====== DATA ENTRIES ======

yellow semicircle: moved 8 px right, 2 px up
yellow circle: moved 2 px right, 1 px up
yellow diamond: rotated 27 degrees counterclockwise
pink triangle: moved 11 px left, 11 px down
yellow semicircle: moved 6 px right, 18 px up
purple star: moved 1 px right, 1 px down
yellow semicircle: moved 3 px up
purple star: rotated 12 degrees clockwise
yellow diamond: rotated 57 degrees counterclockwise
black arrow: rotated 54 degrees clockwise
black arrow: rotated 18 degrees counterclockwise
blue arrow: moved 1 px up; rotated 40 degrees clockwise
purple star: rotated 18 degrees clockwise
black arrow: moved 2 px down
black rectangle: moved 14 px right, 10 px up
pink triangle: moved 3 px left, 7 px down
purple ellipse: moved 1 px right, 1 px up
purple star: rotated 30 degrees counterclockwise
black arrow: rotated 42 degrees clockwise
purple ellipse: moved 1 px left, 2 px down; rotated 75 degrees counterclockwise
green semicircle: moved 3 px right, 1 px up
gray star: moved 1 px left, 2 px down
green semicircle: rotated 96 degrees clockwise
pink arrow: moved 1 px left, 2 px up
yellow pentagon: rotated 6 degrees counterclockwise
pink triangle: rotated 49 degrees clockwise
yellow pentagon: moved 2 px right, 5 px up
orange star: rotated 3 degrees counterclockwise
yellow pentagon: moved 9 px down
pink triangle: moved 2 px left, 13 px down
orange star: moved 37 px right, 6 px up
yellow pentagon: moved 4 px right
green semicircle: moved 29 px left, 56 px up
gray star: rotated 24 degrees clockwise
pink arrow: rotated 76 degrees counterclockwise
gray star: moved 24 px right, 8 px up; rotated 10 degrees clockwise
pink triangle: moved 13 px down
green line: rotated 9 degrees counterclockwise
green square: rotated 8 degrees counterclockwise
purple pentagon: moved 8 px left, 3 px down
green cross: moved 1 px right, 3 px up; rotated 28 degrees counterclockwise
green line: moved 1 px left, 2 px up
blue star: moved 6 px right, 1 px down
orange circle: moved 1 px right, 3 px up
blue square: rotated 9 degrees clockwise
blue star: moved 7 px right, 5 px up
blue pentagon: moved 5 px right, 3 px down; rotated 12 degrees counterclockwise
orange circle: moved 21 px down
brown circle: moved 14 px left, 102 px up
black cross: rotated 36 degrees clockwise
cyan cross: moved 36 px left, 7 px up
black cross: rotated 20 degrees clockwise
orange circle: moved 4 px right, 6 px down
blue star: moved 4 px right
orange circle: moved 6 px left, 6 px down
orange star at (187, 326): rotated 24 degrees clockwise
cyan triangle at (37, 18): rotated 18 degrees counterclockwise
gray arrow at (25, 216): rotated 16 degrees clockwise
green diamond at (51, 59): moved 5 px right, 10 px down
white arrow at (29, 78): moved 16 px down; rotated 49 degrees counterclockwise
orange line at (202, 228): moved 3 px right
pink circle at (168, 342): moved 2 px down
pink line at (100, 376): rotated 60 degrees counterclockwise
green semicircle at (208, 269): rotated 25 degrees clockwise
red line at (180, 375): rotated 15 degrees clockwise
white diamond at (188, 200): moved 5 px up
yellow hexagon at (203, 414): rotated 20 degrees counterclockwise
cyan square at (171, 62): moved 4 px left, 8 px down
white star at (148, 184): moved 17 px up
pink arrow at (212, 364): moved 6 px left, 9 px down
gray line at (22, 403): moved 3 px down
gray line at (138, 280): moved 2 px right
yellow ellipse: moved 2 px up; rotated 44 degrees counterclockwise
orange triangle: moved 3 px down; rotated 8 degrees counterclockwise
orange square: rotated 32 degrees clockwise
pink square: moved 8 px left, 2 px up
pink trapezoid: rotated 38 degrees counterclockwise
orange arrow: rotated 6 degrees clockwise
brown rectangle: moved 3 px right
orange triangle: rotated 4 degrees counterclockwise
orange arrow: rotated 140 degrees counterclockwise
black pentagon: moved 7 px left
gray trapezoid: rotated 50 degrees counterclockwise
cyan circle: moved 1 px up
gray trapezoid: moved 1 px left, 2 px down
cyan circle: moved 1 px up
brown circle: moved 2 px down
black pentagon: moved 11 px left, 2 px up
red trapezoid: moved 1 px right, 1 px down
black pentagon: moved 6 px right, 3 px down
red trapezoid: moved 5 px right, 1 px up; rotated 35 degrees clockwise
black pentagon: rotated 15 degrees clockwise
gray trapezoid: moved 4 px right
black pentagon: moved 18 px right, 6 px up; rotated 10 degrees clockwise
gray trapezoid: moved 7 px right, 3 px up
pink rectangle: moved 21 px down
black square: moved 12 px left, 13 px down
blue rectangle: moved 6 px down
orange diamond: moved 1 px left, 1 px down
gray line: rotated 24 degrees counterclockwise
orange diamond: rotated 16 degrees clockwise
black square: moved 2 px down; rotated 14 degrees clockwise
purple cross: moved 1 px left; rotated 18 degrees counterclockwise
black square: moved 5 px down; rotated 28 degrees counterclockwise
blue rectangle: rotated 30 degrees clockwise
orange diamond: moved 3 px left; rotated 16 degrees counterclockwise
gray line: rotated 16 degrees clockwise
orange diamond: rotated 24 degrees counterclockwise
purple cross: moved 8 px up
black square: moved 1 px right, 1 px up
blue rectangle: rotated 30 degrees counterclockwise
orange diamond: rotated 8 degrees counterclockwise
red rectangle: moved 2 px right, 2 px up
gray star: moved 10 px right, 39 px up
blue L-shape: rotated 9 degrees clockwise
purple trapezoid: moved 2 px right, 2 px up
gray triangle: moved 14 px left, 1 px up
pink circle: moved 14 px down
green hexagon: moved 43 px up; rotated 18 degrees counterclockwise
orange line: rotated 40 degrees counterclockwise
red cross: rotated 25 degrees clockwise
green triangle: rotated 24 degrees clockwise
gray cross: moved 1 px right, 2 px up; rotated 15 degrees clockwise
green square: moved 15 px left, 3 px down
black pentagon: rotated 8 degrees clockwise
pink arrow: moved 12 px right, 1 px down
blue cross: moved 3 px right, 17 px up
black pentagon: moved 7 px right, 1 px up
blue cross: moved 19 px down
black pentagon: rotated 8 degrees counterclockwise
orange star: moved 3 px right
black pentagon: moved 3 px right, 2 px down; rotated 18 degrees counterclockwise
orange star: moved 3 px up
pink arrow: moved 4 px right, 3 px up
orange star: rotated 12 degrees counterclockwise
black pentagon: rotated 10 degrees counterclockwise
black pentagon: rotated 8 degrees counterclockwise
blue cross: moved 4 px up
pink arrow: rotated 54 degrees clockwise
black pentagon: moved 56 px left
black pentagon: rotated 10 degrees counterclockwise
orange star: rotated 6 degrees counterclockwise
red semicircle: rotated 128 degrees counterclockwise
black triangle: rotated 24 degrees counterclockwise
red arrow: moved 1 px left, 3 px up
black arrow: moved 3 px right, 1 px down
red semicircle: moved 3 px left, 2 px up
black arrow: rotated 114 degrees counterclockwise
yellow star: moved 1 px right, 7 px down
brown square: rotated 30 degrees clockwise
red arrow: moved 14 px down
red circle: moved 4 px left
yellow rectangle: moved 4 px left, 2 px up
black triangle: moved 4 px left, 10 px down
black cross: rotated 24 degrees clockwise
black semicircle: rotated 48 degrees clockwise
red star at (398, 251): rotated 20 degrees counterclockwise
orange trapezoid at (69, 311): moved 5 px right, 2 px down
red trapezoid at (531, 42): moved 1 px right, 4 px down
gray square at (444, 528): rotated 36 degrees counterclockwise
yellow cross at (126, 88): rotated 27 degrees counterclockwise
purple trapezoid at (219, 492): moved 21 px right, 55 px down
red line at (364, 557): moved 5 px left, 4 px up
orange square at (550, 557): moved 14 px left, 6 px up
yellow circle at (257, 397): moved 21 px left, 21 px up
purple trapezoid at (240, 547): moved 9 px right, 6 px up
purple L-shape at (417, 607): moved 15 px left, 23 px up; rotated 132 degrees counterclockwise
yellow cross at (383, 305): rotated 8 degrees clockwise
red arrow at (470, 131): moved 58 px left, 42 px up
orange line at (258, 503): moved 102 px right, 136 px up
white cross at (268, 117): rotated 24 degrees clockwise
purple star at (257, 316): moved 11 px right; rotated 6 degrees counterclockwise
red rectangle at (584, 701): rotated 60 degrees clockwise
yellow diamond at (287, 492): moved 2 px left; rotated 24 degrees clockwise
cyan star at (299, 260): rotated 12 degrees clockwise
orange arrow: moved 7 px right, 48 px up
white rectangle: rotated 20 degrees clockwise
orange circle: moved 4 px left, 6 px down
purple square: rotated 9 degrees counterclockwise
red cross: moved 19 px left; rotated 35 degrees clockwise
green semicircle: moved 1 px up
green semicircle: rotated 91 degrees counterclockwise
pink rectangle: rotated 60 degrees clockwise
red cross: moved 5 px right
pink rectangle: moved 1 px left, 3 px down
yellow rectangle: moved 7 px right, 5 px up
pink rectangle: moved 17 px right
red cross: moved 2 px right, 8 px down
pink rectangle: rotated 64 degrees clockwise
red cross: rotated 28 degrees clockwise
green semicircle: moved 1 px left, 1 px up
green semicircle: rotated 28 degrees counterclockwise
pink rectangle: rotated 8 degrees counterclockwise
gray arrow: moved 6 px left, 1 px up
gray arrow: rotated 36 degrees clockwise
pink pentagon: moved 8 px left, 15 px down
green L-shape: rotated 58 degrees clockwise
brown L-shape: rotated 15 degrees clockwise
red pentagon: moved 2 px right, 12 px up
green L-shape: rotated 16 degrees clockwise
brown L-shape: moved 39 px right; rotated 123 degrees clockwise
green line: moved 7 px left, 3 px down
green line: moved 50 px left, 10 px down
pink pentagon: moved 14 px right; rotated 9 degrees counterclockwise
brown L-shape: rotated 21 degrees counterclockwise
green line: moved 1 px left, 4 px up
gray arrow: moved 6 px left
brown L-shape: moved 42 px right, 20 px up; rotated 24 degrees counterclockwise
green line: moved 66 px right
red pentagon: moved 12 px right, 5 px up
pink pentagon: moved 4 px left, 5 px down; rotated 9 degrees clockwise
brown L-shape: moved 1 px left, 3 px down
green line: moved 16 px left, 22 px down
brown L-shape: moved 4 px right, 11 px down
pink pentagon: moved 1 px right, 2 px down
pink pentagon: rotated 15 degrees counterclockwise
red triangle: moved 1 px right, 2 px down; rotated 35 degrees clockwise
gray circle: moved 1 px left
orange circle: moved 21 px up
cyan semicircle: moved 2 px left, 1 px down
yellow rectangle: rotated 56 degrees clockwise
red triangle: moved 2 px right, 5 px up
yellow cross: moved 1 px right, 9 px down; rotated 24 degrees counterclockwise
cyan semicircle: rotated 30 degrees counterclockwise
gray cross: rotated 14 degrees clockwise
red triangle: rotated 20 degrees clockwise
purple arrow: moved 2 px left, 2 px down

======

Update the lines from the first one through the one that contains "green square: rotated", changing each "pink triangle" to "red triangle" and leaving everything else as it is.

> RESULT FOR THIS TASK
yellow semicircle: moved 8 px right, 2 px up
yellow circle: moved 2 px right, 1 px up
yellow diamond: rotated 27 degrees counterclockwise
red triangle: moved 11 px left, 11 px down
yellow semicircle: moved 6 px right, 18 px up
purple star: moved 1 px right, 1 px down
yellow semicircle: moved 3 px up
purple star: rotated 12 degrees clockwise
yellow diamond: rotated 57 degrees counterclockwise
black arrow: rotated 54 degrees clockwise
black arrow: rotated 18 degrees counterclockwise
blue arrow: moved 1 px up; rotated 40 degrees clockwise
purple star: rotated 18 degrees clockwise
black arrow: moved 2 px down
black rectangle: moved 14 px right, 10 px up
red triangle: moved 3 px left, 7 px down
purple ellipse: moved 1 px right, 1 px up
purple star: rotated 30 degrees counterclockwise
black arrow: rotated 42 degrees clockwise
purple ellipse: moved 1 px left, 2 px down; rotated 75 degrees counterclockwise
green semicircle: moved 3 px right, 1 px up
gray star: moved 1 px left, 2 px down
green semicircle: rotated 96 degrees clockwise
pink arrow: moved 1 px left, 2 px up
yellow pentagon: rotated 6 degrees counterclockwise
red triangle: rotated 49 degrees clockwise
yellow pentagon: moved 2 px right, 5 px up
orange star: rotated 3 degrees counterclockwise
yellow pentagon: moved 9 px down
red triangle: moved 2 px left, 13 px down
orange star: moved 37 px right, 6 px up
yellow pentagon: moved 4 px right
green semicircle: moved 29 px left, 56 px up
gray star: rotated 24 degrees clockwise
pink arrow: rotated 76 degrees counterclockwise
gray star: moved 24 px right, 8 px up; rotated 10 degrees clockwise
red triangle: moved 13 px down
green line: rotated 9 degrees counterclockwise
green square: rotated 8 degrees counterclockwise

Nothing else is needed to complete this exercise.